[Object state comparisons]
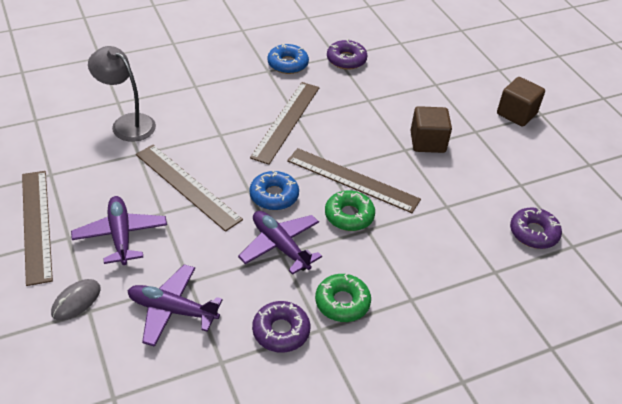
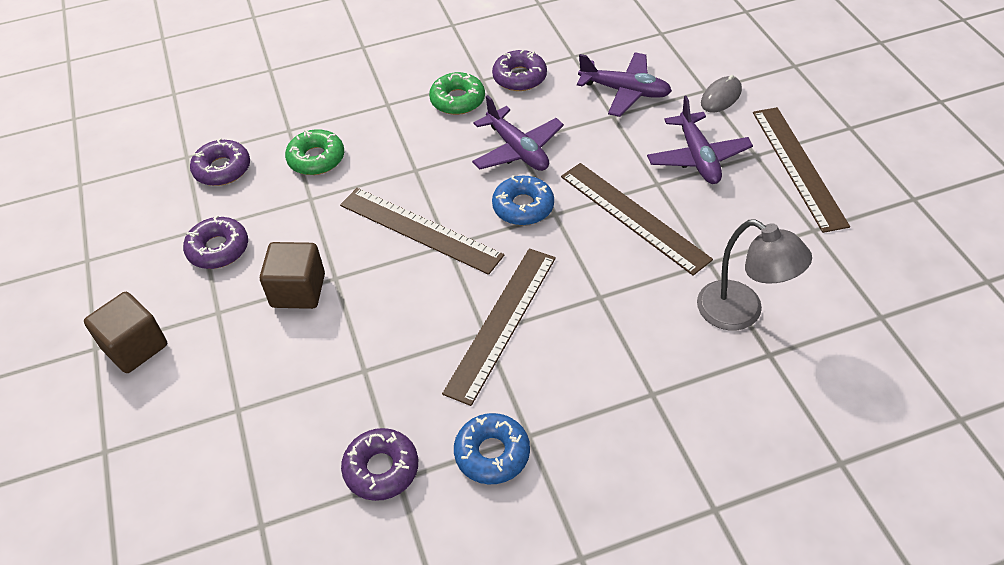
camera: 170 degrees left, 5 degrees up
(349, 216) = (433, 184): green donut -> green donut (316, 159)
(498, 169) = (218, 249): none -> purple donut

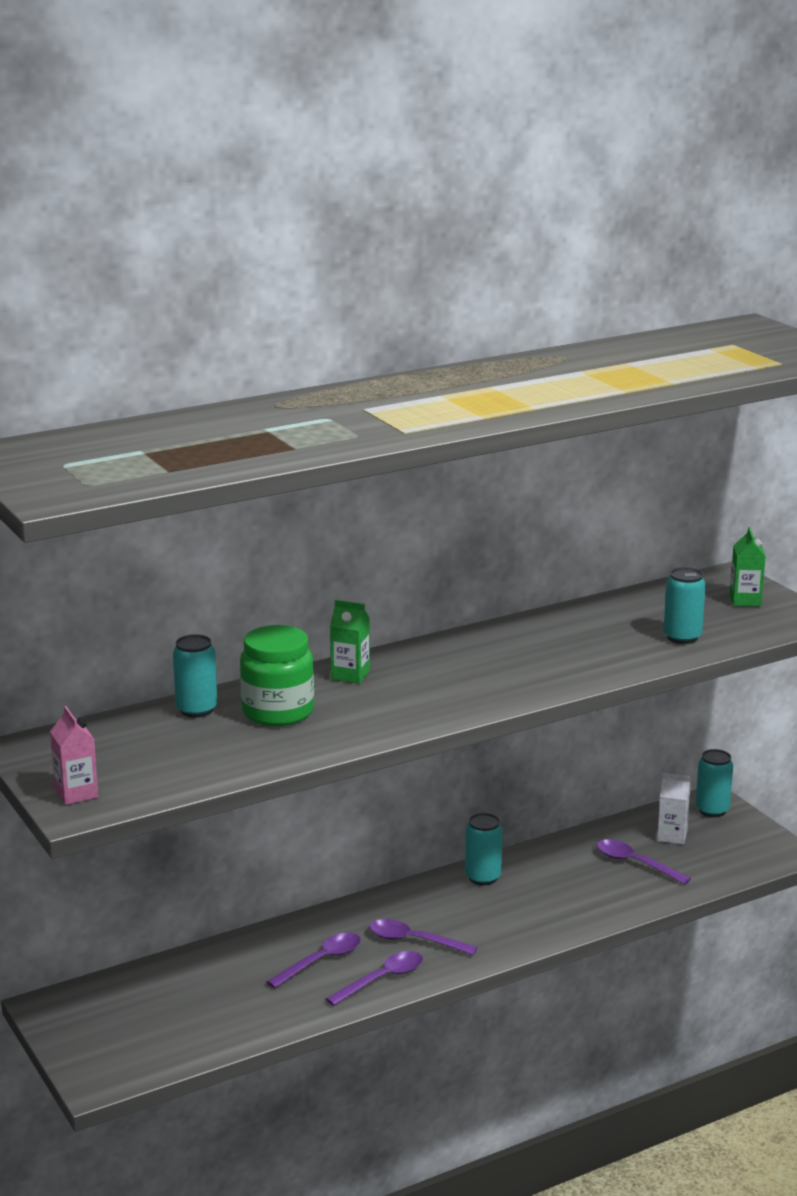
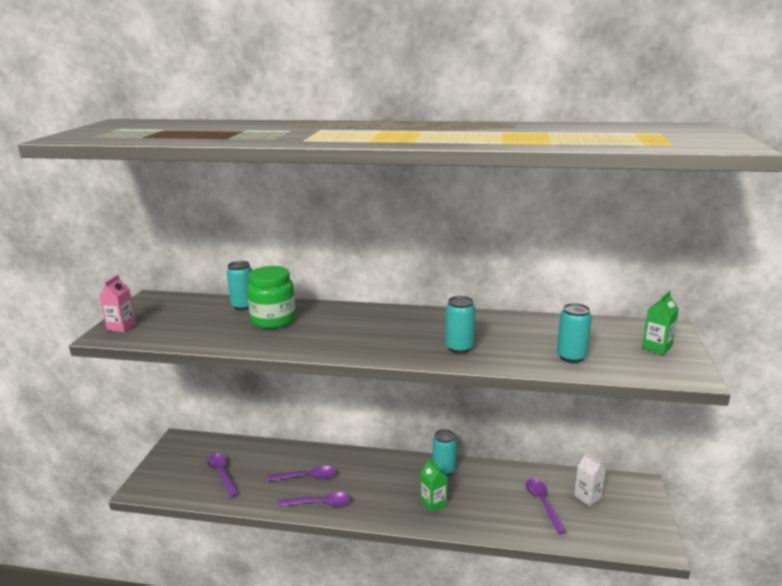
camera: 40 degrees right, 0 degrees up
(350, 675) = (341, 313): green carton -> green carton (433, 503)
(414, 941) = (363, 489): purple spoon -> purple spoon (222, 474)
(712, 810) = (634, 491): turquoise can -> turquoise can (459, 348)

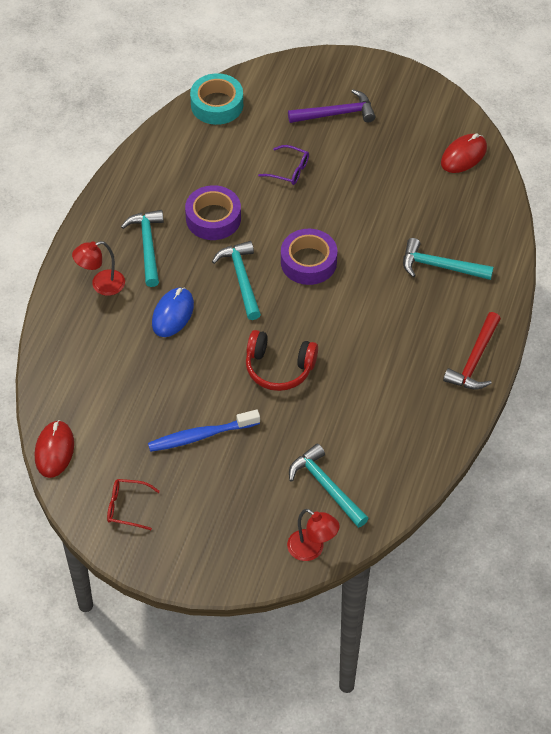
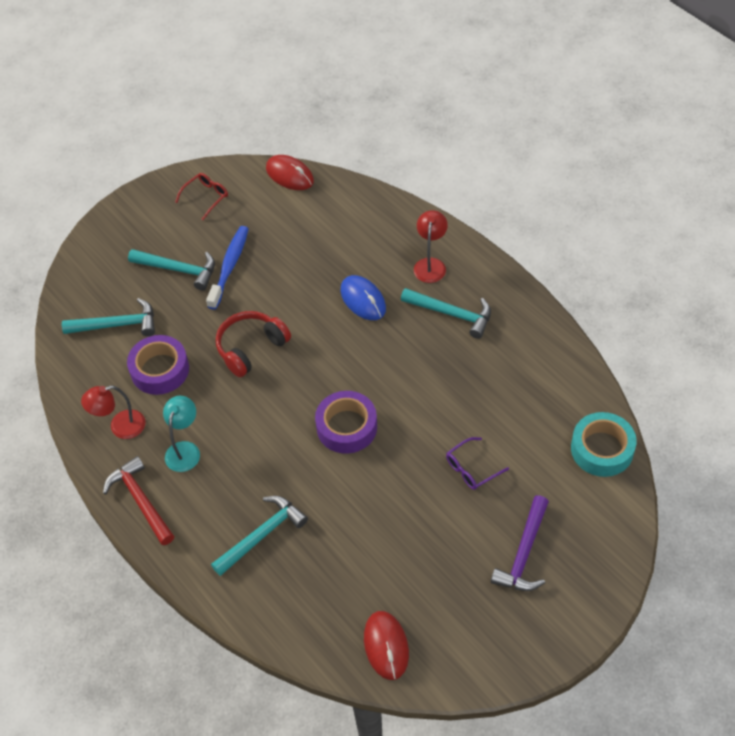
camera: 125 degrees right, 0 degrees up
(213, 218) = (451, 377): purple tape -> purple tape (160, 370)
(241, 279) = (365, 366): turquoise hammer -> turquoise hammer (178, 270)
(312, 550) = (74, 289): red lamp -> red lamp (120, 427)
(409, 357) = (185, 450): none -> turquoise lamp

# [EXERCISE BRIEF]
Report how many lines in the entries hold the string "green". Nothing but the number is wanted.

# [YOUR RESPONSE]
2